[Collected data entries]
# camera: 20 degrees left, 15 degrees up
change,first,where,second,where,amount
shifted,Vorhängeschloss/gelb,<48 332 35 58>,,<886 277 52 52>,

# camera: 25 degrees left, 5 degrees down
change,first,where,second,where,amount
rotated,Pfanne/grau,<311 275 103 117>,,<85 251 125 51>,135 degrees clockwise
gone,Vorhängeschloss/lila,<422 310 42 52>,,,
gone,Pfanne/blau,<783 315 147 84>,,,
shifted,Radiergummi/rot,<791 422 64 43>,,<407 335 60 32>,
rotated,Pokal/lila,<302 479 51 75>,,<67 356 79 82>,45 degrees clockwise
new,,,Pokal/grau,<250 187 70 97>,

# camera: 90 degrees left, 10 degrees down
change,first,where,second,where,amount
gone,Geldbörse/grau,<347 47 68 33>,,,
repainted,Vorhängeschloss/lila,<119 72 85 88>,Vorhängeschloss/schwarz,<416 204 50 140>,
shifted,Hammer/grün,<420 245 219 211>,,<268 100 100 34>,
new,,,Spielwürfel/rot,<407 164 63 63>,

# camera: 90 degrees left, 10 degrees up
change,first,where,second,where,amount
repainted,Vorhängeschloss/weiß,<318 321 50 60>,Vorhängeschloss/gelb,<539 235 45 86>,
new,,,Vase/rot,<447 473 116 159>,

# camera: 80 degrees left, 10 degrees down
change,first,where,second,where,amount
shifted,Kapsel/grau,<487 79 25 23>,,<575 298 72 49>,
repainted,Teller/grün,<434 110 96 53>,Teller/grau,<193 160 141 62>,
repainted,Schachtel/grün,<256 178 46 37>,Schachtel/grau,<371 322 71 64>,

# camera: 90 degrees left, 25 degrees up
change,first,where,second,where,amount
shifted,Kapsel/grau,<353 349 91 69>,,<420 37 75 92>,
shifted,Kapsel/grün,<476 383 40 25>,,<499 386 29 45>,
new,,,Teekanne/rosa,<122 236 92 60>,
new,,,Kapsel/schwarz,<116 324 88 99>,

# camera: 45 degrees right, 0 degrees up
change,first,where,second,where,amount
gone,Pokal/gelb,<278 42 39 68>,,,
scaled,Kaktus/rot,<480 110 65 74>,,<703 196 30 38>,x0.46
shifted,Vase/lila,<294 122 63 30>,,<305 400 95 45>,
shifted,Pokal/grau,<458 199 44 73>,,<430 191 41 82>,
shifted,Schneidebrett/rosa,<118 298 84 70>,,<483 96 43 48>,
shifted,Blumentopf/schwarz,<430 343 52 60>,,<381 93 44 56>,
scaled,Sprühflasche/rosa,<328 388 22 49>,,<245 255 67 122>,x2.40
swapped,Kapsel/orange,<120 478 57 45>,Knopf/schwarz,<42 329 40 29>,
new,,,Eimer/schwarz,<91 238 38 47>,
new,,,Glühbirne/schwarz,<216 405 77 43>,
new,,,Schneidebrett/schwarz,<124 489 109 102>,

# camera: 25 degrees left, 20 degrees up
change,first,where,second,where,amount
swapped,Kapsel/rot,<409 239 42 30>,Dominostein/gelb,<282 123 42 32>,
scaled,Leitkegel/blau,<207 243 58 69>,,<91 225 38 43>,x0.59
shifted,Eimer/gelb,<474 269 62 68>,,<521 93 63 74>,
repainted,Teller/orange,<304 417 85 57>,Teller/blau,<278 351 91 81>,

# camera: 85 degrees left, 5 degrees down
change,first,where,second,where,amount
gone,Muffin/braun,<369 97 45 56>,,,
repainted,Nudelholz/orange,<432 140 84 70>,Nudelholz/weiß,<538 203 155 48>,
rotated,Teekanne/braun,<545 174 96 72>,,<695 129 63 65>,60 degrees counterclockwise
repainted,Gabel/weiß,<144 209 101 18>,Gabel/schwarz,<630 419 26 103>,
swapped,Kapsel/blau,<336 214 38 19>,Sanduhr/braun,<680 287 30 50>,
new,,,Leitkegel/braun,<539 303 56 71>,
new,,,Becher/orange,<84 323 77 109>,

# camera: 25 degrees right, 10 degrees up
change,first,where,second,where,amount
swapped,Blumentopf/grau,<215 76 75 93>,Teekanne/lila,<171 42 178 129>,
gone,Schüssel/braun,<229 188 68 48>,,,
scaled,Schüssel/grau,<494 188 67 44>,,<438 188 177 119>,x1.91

= WORK TASK =
Tell how many lines in the data contain the word "Blumentopf", answering with that number and no other text.

= EXERCISE RESULT =
2